→ REQUIRED TASK: Starting at the top of the material and stopping after the line that has "purple diamond: rotated 35 degrees clockwise", rewrite those lines with "red" updated to "green" and everything else left unchanged.

>> Start PROVIDED RECORDS

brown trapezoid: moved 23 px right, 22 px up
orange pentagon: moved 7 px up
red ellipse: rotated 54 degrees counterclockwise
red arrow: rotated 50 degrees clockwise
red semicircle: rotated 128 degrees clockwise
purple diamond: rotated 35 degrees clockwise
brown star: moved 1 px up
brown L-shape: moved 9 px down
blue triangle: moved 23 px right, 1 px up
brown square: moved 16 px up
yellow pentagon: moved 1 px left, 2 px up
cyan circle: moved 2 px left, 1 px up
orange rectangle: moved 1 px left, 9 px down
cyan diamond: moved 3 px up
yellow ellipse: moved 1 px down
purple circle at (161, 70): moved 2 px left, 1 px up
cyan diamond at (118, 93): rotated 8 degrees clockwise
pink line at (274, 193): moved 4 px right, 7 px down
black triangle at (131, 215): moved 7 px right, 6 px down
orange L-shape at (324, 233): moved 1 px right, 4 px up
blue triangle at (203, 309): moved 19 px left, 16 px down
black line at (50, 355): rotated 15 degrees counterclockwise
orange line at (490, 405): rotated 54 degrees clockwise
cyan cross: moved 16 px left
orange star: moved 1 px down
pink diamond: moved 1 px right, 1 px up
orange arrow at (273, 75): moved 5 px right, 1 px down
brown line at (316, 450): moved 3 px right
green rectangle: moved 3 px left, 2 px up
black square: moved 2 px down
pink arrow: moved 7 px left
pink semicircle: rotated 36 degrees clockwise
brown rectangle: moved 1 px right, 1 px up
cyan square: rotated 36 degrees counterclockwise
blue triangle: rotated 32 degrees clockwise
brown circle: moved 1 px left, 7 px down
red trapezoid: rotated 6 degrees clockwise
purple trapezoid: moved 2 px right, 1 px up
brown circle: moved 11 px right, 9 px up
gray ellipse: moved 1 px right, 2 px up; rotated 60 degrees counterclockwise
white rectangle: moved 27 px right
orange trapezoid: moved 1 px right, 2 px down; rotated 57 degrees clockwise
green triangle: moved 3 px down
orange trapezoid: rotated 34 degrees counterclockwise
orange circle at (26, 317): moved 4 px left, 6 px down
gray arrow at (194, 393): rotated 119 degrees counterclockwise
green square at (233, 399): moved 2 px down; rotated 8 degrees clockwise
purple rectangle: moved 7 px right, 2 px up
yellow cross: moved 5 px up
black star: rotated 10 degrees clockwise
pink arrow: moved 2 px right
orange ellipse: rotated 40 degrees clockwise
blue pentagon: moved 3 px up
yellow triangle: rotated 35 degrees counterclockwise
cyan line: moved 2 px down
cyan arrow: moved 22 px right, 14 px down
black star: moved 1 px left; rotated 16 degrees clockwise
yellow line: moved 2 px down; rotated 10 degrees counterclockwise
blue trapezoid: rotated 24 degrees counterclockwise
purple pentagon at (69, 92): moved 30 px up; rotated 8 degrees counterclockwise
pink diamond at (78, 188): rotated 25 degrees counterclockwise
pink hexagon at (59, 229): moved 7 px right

>> End PROVIDED RECORDS

→ EXPECTED ANSWER:
brown trapezoid: moved 23 px right, 22 px up
orange pentagon: moved 7 px up
green ellipse: rotated 54 degrees counterclockwise
green arrow: rotated 50 degrees clockwise
green semicircle: rotated 128 degrees clockwise
purple diamond: rotated 35 degrees clockwise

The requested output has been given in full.